■ Try it
Find the lines below in which the string "grey" occurs. Copy each one.

-- Data provided follows --

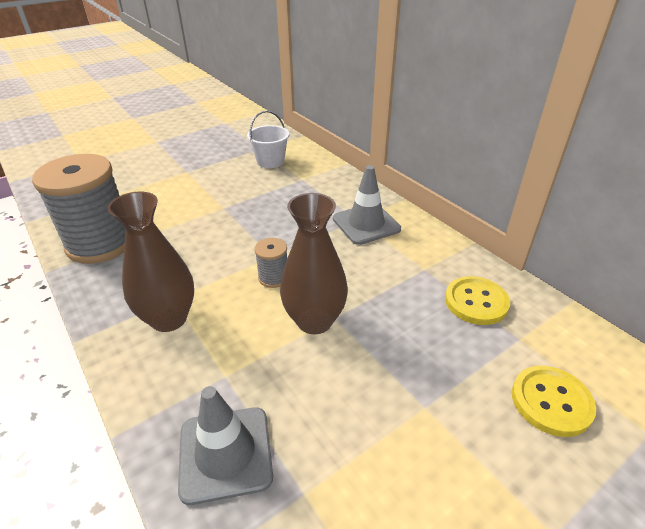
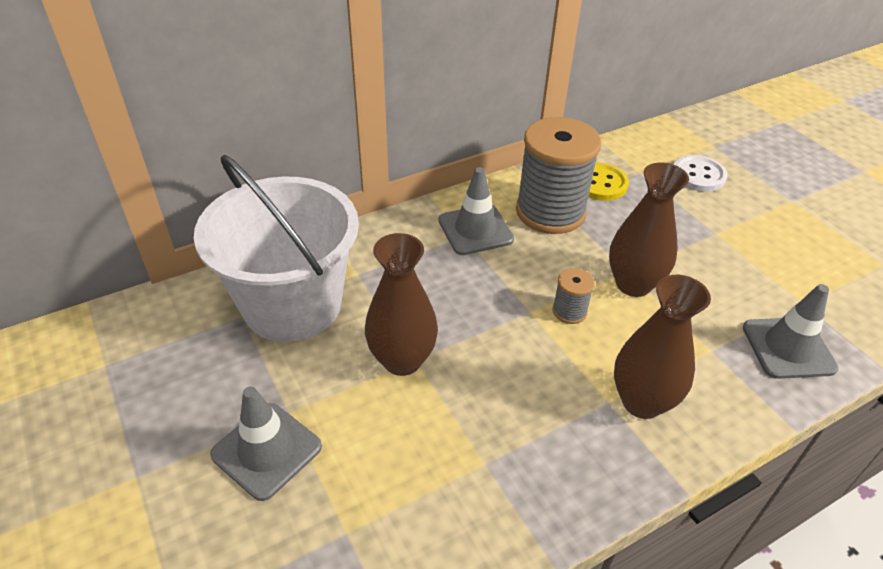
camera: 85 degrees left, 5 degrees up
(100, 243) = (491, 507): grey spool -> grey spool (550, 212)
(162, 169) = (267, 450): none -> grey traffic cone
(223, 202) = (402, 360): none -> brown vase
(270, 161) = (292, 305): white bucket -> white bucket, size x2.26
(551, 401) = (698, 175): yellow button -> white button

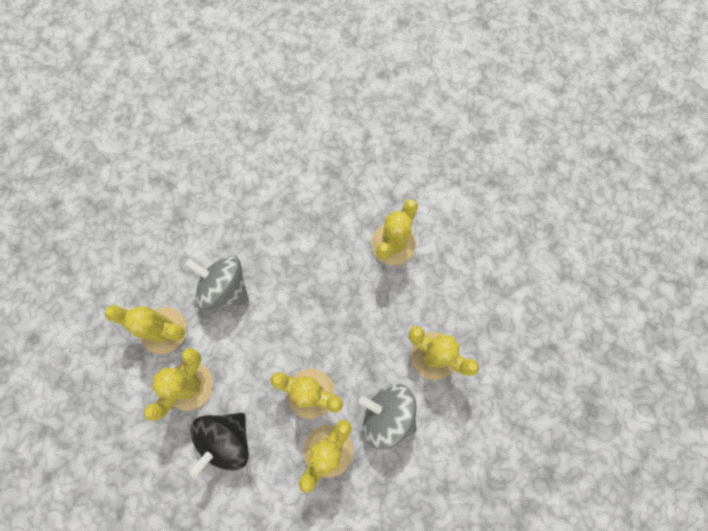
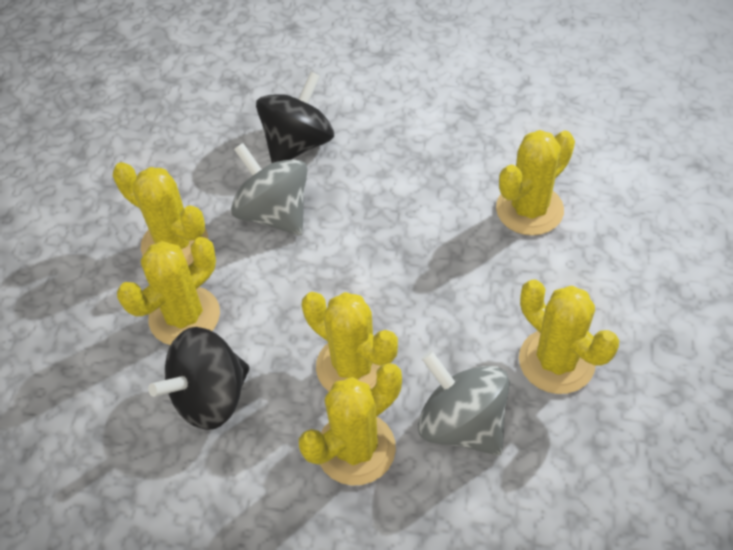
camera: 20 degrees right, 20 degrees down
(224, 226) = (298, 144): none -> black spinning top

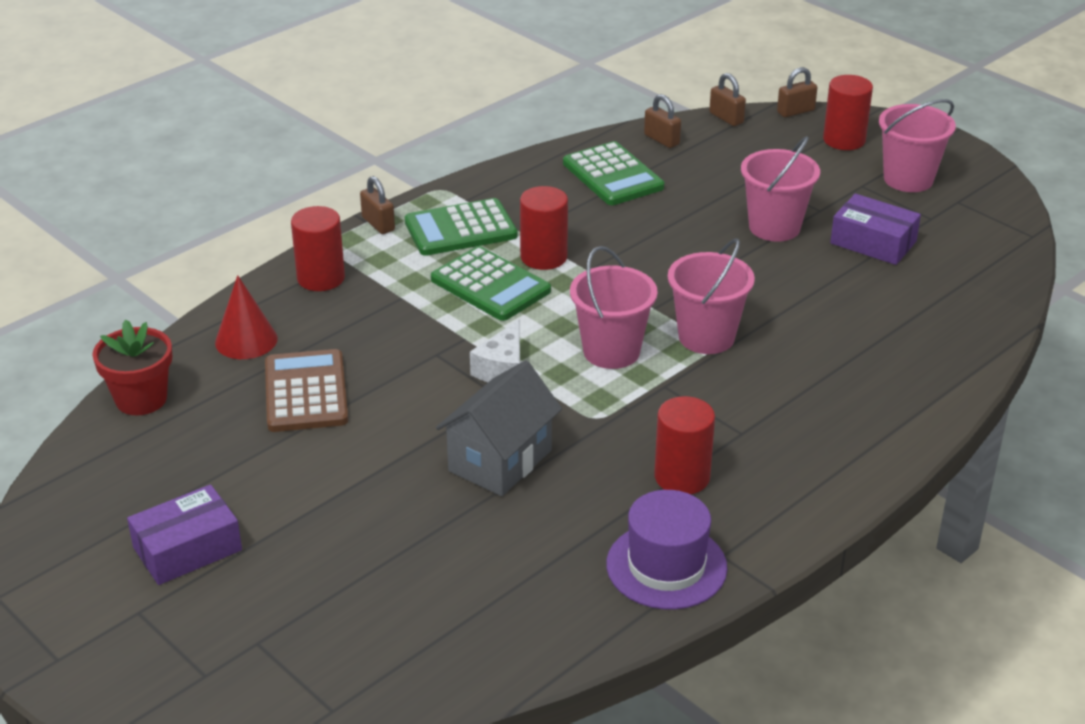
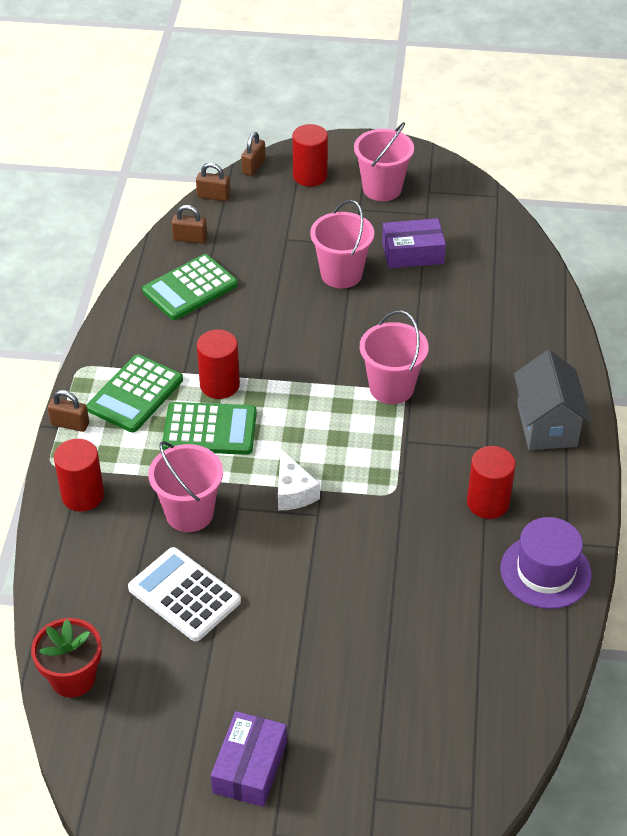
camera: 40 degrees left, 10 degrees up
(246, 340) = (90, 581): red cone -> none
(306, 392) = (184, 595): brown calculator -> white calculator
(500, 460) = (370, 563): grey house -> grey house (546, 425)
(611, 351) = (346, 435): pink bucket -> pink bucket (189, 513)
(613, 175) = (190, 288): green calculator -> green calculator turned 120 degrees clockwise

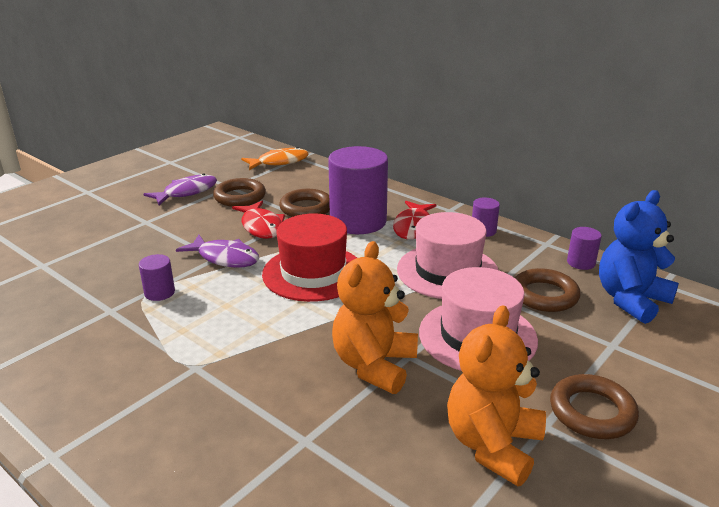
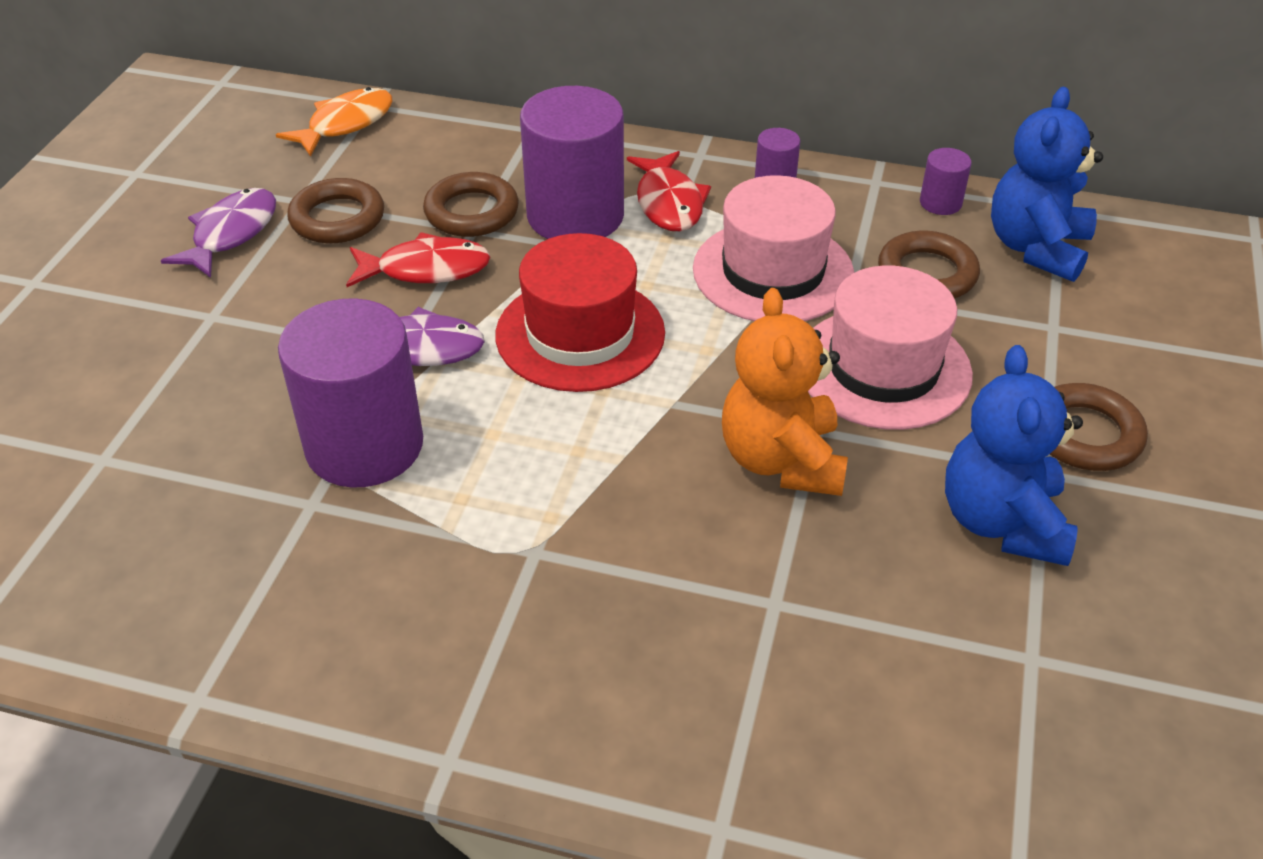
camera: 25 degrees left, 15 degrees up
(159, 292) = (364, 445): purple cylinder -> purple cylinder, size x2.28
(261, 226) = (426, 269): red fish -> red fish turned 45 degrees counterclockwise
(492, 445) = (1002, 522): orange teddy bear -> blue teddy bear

-- Data provided concluded --

■ Result of the exercise
(100, 243) = (491, 507): grey spool -> grey spool (550, 212)
(162, 169) = (267, 450): none -> grey traffic cone
(500, 460) = (370, 563): grey house -> grey house (546, 425)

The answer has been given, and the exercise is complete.